Request: Put the lines of the listing below into a JSON list of strings, one string per line and blank lines omitted, starting at the first line of the listing and ending with the line that contains "JZT: none -> 23:20". Include both of those lines and no others.

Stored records

* start *

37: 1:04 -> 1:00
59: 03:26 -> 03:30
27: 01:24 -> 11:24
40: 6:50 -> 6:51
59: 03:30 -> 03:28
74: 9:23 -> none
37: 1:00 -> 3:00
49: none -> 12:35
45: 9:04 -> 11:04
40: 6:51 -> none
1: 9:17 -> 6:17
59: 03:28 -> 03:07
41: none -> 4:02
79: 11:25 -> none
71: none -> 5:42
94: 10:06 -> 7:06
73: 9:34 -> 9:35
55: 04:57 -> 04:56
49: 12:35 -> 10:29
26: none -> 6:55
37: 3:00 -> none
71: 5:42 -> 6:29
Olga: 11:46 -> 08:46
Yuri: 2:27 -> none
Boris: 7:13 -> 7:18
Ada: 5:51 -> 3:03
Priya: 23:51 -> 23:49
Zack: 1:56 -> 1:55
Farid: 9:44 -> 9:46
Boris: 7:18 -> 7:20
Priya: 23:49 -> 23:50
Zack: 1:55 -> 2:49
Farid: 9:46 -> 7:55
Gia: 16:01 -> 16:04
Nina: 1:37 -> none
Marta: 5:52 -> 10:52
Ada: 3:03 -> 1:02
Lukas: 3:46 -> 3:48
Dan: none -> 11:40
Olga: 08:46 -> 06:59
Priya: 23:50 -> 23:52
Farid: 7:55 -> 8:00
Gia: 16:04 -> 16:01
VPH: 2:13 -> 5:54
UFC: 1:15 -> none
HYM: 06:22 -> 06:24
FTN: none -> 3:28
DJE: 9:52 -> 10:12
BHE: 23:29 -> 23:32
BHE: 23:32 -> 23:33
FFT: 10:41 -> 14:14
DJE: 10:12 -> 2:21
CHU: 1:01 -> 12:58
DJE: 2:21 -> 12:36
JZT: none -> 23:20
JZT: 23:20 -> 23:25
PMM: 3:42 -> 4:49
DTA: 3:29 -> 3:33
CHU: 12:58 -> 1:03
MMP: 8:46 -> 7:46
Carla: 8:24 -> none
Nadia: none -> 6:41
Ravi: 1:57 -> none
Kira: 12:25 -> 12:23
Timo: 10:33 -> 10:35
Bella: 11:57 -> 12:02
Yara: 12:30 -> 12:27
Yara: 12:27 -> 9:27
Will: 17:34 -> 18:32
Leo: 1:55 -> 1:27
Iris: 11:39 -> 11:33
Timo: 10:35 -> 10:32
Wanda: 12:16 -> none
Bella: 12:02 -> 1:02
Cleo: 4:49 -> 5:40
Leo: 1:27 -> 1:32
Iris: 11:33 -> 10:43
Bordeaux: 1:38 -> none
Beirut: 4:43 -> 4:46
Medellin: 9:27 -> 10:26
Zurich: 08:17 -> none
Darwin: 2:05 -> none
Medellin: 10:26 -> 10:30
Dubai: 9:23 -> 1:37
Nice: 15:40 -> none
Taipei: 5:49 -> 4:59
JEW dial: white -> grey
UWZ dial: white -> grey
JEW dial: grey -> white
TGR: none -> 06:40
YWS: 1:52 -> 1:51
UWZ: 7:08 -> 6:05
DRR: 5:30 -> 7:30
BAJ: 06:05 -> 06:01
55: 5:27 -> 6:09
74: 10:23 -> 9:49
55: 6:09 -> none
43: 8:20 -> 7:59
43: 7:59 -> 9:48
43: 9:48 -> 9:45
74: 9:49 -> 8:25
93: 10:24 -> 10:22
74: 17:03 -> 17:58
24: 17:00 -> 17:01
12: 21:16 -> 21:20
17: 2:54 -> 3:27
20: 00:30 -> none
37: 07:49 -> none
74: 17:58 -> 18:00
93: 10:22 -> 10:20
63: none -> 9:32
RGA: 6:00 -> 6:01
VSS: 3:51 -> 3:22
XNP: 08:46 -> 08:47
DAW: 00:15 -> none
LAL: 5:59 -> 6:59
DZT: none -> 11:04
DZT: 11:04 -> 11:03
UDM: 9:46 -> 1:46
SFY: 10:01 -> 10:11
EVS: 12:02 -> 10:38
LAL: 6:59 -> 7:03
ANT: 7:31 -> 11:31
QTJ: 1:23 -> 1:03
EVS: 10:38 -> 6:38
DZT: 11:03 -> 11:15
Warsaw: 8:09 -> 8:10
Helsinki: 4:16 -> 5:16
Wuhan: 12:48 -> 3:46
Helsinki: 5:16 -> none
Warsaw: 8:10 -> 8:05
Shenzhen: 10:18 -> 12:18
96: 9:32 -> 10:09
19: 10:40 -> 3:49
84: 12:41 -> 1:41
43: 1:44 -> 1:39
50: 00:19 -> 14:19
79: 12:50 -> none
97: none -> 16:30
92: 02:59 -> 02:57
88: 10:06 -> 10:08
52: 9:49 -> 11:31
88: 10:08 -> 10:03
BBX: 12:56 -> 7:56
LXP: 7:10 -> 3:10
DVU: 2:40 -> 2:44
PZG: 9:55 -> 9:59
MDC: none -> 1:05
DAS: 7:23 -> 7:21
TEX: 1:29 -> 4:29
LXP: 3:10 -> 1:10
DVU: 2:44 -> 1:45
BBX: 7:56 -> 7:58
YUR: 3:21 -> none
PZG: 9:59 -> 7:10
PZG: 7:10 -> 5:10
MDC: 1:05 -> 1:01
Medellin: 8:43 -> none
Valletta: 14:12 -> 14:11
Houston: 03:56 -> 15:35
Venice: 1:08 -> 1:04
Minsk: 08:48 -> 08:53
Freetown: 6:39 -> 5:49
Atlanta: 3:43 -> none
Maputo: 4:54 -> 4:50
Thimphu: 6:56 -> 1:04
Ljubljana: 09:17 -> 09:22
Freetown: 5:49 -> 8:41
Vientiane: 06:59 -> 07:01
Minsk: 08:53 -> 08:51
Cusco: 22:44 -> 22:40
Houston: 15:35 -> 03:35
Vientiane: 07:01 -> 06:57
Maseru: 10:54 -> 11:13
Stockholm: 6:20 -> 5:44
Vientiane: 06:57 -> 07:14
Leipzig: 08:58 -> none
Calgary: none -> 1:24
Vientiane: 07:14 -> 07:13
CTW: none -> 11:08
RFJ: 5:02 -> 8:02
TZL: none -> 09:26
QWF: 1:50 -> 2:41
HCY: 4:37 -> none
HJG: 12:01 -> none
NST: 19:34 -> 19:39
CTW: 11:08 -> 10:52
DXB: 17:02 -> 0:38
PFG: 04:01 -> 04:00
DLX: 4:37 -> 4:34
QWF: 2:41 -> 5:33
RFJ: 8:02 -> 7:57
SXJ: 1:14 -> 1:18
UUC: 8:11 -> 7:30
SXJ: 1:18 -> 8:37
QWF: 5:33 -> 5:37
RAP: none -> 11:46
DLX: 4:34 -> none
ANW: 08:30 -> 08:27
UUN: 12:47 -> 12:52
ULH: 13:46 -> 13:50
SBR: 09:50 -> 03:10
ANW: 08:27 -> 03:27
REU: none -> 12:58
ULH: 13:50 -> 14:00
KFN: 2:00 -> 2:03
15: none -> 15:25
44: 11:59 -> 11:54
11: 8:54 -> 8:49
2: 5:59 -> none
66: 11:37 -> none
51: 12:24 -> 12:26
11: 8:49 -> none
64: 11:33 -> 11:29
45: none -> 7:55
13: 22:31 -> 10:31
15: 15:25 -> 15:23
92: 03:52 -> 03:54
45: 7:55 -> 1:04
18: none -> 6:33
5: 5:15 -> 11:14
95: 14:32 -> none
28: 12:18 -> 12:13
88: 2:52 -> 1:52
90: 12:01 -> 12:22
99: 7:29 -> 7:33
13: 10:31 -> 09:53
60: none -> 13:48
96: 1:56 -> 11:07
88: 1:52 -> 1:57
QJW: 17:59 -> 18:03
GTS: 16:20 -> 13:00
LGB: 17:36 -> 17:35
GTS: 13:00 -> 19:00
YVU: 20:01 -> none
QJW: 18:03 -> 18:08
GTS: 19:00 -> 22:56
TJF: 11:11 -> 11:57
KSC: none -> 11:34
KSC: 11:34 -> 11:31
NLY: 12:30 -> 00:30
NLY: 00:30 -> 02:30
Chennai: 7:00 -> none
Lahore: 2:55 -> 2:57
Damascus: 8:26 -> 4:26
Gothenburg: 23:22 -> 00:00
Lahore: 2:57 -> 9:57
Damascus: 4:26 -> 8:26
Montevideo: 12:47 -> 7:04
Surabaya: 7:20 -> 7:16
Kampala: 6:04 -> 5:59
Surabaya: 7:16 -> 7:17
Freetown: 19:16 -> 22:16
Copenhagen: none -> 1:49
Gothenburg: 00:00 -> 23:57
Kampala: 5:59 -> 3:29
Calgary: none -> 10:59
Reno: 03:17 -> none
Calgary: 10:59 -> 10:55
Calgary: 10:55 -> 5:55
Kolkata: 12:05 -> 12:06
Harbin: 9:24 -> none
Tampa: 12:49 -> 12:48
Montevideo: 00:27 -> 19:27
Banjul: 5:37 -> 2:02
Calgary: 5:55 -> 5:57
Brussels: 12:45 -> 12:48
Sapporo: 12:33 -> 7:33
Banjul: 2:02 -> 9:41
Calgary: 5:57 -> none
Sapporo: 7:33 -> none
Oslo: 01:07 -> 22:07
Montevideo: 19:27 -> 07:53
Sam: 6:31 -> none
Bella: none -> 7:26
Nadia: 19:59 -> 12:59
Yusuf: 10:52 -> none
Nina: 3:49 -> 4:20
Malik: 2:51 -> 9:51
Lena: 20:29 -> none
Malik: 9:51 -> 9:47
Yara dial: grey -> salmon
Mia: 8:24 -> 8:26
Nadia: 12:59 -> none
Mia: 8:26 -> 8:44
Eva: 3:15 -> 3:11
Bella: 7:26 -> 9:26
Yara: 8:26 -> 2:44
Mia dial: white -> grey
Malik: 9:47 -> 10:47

* end *

Reply to the task:
[
  "37: 1:04 -> 1:00",
  "59: 03:26 -> 03:30",
  "27: 01:24 -> 11:24",
  "40: 6:50 -> 6:51",
  "59: 03:30 -> 03:28",
  "74: 9:23 -> none",
  "37: 1:00 -> 3:00",
  "49: none -> 12:35",
  "45: 9:04 -> 11:04",
  "40: 6:51 -> none",
  "1: 9:17 -> 6:17",
  "59: 03:28 -> 03:07",
  "41: none -> 4:02",
  "79: 11:25 -> none",
  "71: none -> 5:42",
  "94: 10:06 -> 7:06",
  "73: 9:34 -> 9:35",
  "55: 04:57 -> 04:56",
  "49: 12:35 -> 10:29",
  "26: none -> 6:55",
  "37: 3:00 -> none",
  "71: 5:42 -> 6:29",
  "Olga: 11:46 -> 08:46",
  "Yuri: 2:27 -> none",
  "Boris: 7:13 -> 7:18",
  "Ada: 5:51 -> 3:03",
  "Priya: 23:51 -> 23:49",
  "Zack: 1:56 -> 1:55",
  "Farid: 9:44 -> 9:46",
  "Boris: 7:18 -> 7:20",
  "Priya: 23:49 -> 23:50",
  "Zack: 1:55 -> 2:49",
  "Farid: 9:46 -> 7:55",
  "Gia: 16:01 -> 16:04",
  "Nina: 1:37 -> none",
  "Marta: 5:52 -> 10:52",
  "Ada: 3:03 -> 1:02",
  "Lukas: 3:46 -> 3:48",
  "Dan: none -> 11:40",
  "Olga: 08:46 -> 06:59",
  "Priya: 23:50 -> 23:52",
  "Farid: 7:55 -> 8:00",
  "Gia: 16:04 -> 16:01",
  "VPH: 2:13 -> 5:54",
  "UFC: 1:15 -> none",
  "HYM: 06:22 -> 06:24",
  "FTN: none -> 3:28",
  "DJE: 9:52 -> 10:12",
  "BHE: 23:29 -> 23:32",
  "BHE: 23:32 -> 23:33",
  "FFT: 10:41 -> 14:14",
  "DJE: 10:12 -> 2:21",
  "CHU: 1:01 -> 12:58",
  "DJE: 2:21 -> 12:36",
  "JZT: none -> 23:20"
]